Data:
= = =
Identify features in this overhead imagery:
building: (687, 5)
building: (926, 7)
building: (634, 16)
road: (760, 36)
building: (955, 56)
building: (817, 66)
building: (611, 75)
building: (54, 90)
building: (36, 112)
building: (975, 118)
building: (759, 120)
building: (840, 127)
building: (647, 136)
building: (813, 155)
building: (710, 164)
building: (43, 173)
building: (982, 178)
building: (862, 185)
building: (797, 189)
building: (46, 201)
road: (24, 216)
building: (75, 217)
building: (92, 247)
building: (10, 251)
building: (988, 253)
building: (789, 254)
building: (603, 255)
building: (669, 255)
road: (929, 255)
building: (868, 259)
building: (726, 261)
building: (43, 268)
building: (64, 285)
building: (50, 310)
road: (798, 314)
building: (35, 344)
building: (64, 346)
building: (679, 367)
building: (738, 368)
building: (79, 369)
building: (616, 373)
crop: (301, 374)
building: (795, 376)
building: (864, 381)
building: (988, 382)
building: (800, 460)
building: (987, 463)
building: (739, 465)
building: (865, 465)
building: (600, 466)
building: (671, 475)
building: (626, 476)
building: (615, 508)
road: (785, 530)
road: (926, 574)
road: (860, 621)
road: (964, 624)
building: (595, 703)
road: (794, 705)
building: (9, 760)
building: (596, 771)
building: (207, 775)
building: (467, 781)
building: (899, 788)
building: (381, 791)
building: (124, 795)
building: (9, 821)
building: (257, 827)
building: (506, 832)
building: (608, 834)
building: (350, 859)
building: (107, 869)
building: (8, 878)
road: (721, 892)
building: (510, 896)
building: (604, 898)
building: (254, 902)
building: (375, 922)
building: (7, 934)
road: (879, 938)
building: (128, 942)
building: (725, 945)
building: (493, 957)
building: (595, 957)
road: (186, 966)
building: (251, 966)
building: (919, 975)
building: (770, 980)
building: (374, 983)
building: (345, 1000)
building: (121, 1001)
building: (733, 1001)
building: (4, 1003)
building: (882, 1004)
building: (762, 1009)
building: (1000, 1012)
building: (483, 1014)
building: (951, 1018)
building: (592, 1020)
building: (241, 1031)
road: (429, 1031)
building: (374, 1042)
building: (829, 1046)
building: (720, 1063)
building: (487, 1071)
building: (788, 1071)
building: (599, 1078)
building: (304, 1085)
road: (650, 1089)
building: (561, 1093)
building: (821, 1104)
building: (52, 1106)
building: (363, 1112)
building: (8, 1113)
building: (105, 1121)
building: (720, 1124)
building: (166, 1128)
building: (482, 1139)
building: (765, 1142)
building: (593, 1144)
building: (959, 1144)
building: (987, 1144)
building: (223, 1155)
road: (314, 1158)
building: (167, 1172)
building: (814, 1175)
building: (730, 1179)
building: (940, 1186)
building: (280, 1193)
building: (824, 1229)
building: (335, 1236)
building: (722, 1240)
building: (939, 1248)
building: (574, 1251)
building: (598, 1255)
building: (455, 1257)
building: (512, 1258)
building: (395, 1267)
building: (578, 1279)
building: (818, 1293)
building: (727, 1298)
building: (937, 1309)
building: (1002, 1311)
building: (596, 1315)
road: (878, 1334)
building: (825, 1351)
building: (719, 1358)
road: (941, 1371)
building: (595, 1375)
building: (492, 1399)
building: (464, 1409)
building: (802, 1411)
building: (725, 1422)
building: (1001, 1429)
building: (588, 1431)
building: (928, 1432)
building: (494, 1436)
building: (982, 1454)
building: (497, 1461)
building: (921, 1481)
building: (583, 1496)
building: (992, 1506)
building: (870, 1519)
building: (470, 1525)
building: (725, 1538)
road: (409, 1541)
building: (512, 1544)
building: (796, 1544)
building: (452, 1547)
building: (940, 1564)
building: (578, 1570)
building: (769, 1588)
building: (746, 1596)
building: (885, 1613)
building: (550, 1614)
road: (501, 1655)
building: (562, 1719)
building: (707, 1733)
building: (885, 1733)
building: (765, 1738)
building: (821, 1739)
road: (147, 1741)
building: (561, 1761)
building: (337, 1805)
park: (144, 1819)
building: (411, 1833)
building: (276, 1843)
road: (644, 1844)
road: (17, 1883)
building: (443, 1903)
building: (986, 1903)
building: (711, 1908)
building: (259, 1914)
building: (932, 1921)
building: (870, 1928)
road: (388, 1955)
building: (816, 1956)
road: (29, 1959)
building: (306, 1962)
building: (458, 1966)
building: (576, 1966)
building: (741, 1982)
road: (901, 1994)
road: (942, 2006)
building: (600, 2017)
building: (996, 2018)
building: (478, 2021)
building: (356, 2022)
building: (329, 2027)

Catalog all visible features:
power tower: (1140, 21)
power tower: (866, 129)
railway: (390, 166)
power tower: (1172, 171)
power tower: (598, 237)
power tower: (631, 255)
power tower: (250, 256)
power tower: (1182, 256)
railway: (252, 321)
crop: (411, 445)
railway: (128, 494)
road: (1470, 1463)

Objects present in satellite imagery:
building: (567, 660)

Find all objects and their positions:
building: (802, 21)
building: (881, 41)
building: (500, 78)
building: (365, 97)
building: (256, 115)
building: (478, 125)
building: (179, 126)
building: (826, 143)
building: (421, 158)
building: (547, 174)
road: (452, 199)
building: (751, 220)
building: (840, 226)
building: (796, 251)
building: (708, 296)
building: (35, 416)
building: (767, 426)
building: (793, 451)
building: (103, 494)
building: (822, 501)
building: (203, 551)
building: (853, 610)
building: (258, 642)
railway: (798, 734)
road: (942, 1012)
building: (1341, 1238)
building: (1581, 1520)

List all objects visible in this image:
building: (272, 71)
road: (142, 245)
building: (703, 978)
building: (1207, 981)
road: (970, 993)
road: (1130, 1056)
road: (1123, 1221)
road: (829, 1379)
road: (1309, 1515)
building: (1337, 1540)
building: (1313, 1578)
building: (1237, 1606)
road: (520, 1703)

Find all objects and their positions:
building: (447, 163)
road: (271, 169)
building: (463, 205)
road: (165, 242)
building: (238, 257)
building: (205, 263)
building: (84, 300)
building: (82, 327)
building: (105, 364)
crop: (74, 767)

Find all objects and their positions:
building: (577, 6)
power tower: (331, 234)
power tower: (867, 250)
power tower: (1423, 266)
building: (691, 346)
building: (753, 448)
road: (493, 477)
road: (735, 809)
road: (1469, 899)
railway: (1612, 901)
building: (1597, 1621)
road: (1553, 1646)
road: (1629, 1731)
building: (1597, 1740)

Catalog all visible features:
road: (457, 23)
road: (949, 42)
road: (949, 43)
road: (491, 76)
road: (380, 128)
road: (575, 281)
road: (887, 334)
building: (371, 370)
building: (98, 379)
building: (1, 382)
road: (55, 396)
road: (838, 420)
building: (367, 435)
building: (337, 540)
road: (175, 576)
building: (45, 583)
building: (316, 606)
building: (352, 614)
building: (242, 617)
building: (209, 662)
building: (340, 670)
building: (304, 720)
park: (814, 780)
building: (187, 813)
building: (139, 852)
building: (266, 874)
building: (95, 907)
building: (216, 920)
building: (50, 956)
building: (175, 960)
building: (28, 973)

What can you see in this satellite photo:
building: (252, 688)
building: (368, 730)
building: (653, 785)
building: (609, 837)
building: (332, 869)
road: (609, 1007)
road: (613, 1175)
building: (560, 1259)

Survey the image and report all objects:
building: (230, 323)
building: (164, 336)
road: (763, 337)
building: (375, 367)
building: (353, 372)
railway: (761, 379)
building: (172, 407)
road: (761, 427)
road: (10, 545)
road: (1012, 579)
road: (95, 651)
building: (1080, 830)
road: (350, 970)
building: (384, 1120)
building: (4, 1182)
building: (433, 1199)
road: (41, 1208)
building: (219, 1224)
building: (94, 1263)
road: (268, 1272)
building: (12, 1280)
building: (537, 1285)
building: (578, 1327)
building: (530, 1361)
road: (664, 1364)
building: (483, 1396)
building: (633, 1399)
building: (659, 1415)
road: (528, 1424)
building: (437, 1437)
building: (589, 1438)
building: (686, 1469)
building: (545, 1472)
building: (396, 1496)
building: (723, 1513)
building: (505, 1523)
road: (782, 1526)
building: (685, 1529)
= = =
Exercise instructions: Count the lines of the records that include the word "satellite", please, and report the number alone.

Exercise output: 2